> **SOURCE MATERIAL**
____

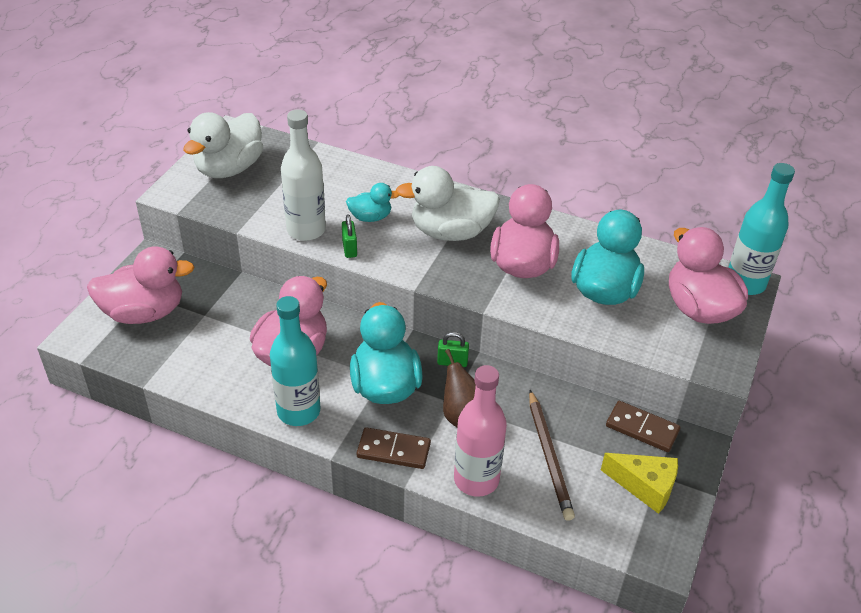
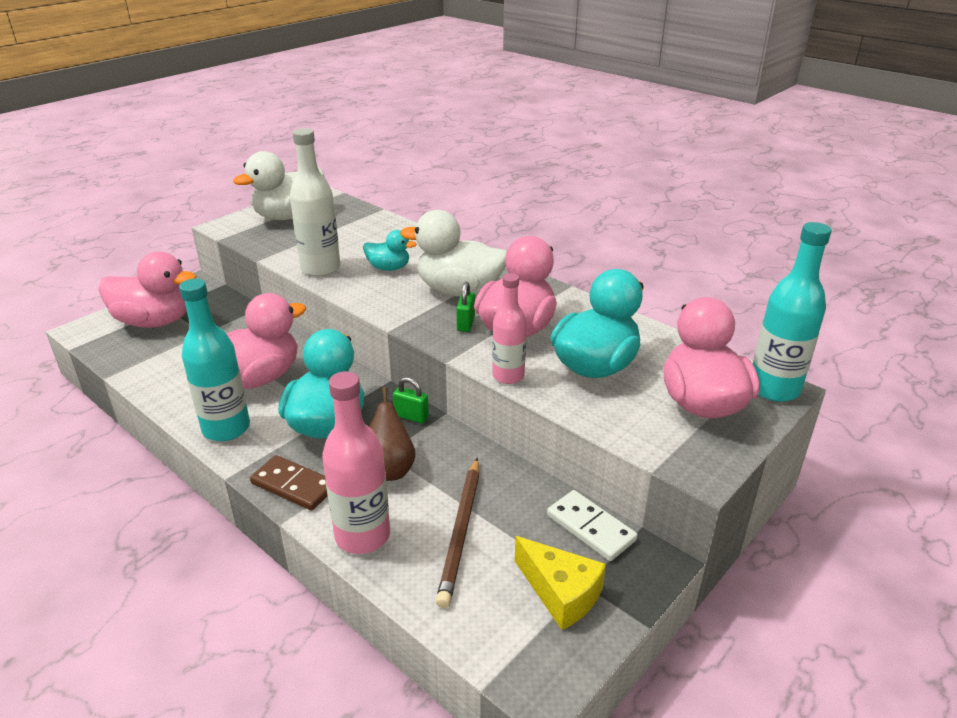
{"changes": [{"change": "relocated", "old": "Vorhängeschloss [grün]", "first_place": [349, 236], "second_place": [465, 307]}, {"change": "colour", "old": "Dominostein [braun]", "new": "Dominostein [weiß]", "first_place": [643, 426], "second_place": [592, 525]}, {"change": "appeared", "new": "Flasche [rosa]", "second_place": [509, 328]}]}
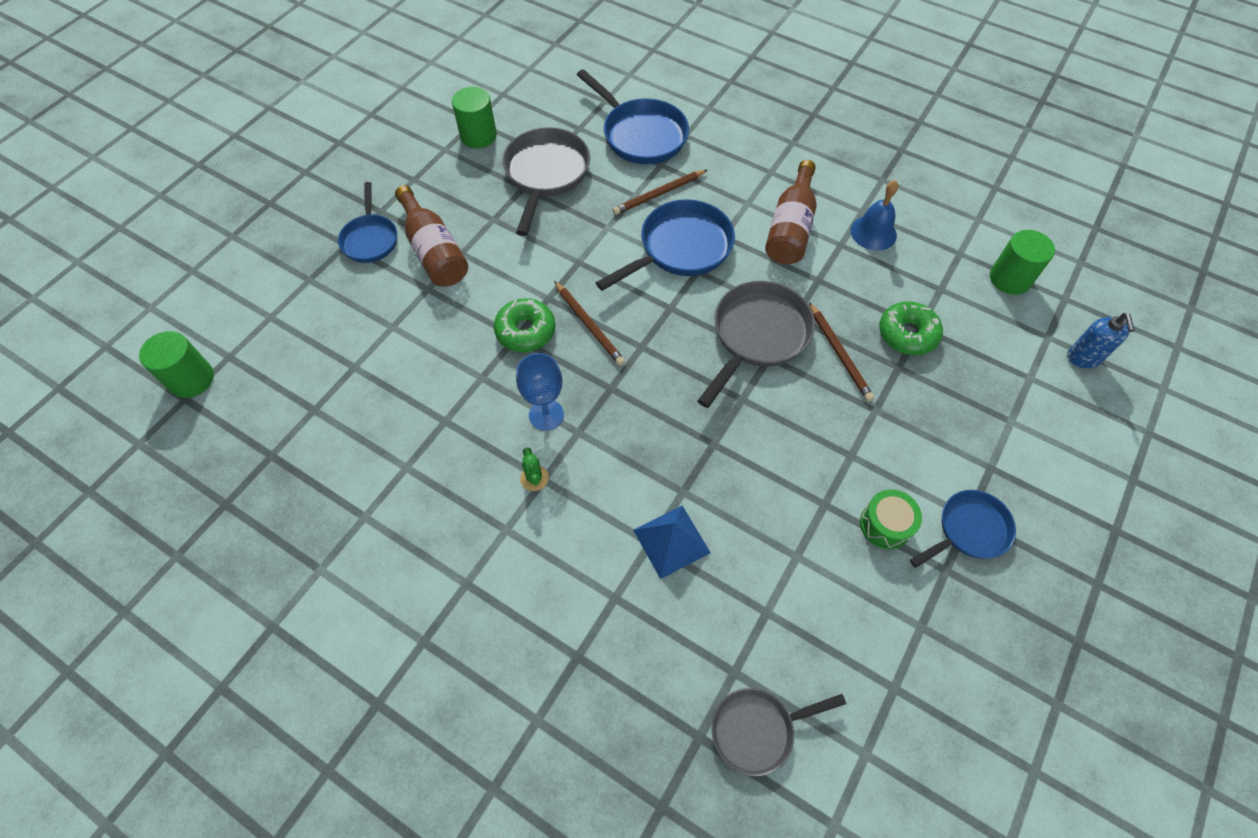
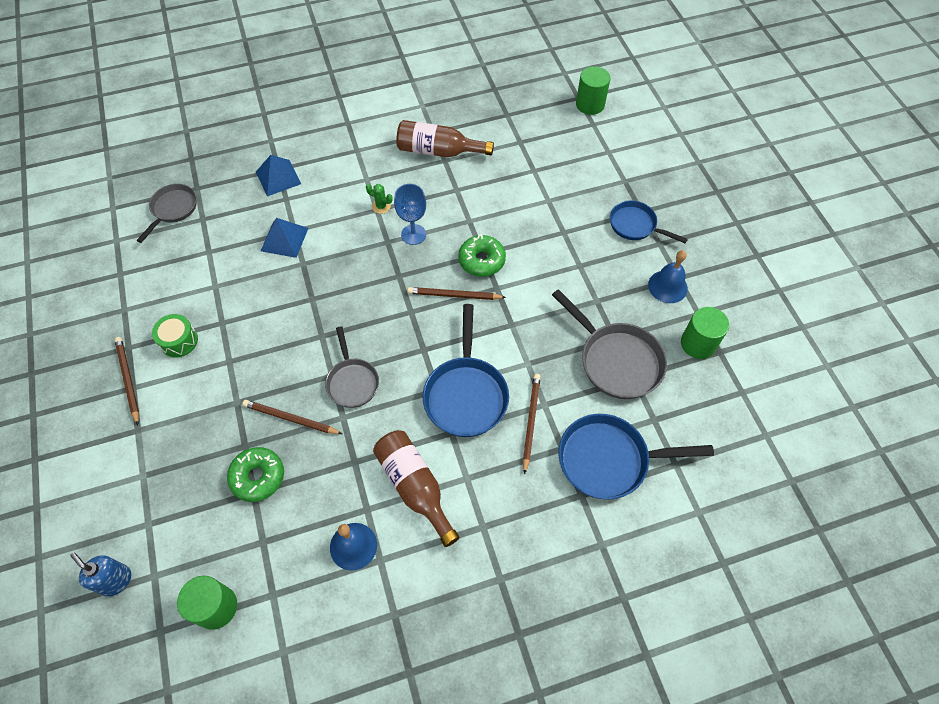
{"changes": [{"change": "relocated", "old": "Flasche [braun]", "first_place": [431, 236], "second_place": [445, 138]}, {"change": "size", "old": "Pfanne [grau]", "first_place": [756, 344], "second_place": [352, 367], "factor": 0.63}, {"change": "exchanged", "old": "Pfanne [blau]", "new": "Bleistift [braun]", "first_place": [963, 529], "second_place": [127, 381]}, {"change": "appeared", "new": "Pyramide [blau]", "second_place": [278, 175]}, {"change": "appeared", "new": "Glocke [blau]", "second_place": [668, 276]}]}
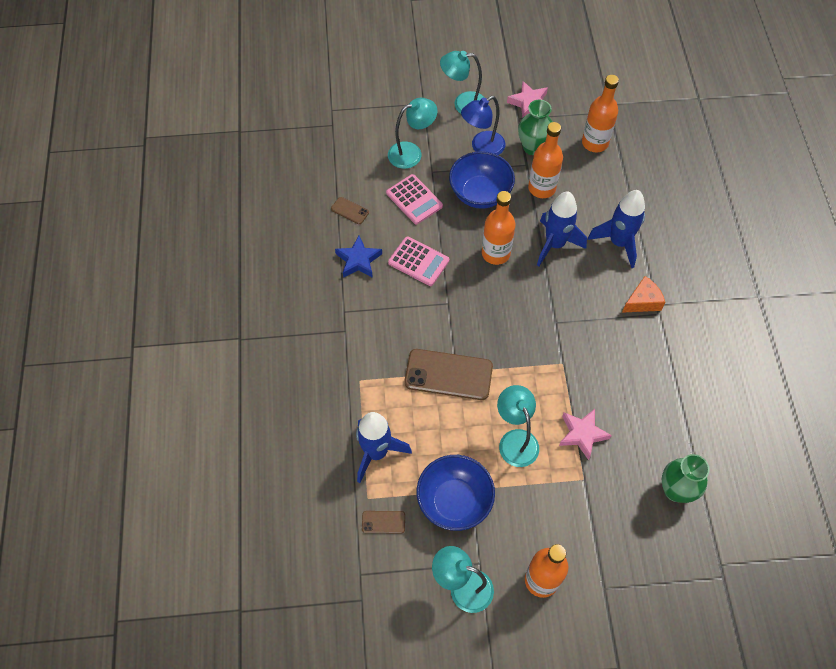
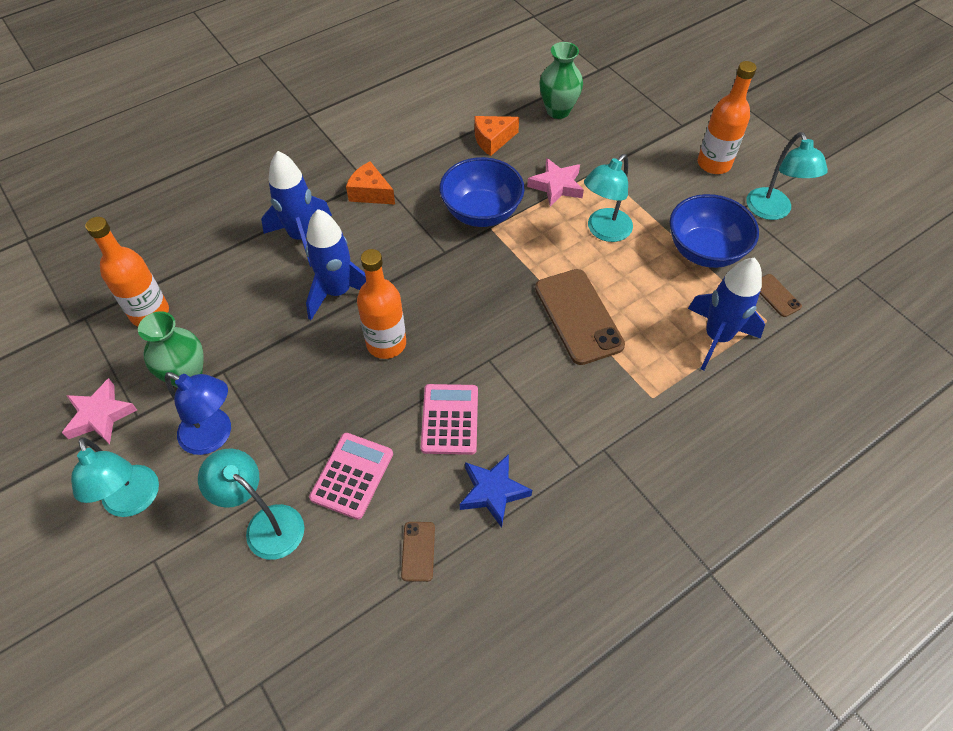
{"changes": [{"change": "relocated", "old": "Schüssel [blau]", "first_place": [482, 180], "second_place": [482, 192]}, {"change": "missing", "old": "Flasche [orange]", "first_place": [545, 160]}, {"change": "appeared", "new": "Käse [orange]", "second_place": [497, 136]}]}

____

> **WHAT YOU HAVE TO DO**
Print the entire listing precisely as written, omitting the images it holds.

> **OUTPUT BELOW**
{"changes": [{"change": "relocated", "old": "Vorhängeschloss [grün]", "first_place": [349, 236], "second_place": [465, 307]}, {"change": "colour", "old": "Dominostein [braun]", "new": "Dominostein [weiß]", "first_place": [643, 426], "second_place": [592, 525]}, {"change": "appeared", "new": "Flasche [rosa]", "second_place": [509, 328]}]}
{"changes": [{"change": "relocated", "old": "Flasche [braun]", "first_place": [431, 236], "second_place": [445, 138]}, {"change": "size", "old": "Pfanne [grau]", "first_place": [756, 344], "second_place": [352, 367], "factor": 0.63}, {"change": "exchanged", "old": "Pfanne [blau]", "new": "Bleistift [braun]", "first_place": [963, 529], "second_place": [127, 381]}, {"change": "appeared", "new": "Pyramide [blau]", "second_place": [278, 175]}, {"change": "appeared", "new": "Glocke [blau]", "second_place": [668, 276]}]}
{"changes": [{"change": "relocated", "old": "Schüssel [blau]", "first_place": [482, 180], "second_place": [482, 192]}, {"change": "missing", "old": "Flasche [orange]", "first_place": [545, 160]}, {"change": "appeared", "new": "Käse [orange]", "second_place": [497, 136]}]}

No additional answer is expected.